> [Entries supplied]
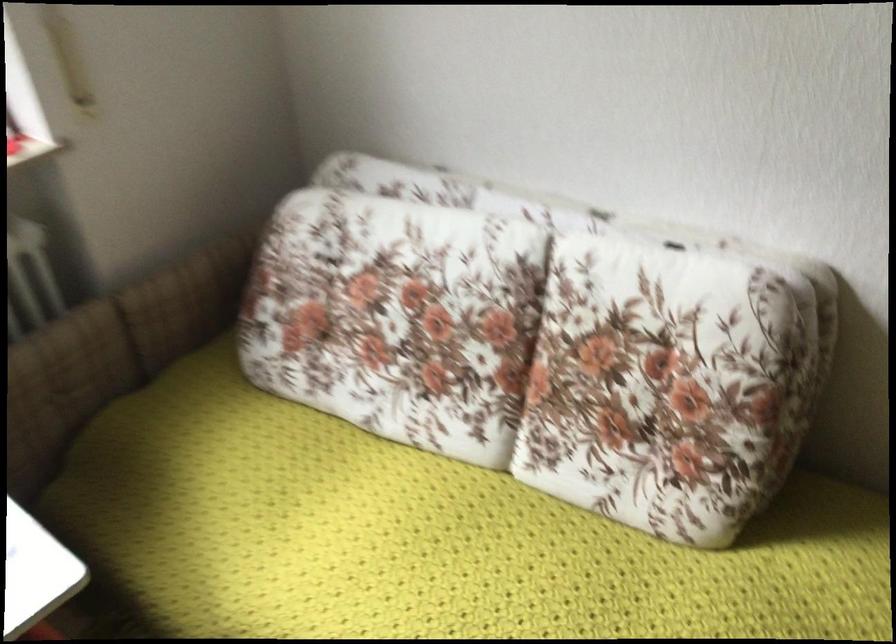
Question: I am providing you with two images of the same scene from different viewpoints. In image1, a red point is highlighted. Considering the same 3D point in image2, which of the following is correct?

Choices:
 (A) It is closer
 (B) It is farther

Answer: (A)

> [What you need to do]
Rewrite the rows above as a Markdown table with two columns, No. and Line, giving each nonblank line its own number. Skip blank lines and leave the pictures out.

> [Answer space]
| No. | Line |
|---|---|
| 1 | Question: I am providing you with two images of the same scene from different viewpoints. In image1, a red point is highlighted. Considering the same 3D point in image2, which of the following is correct? |
| 2 | Choices: |
| 3 |  (A) It is closer |
| 4 |  (B) It is farther |
| 5 | Answer: (A) |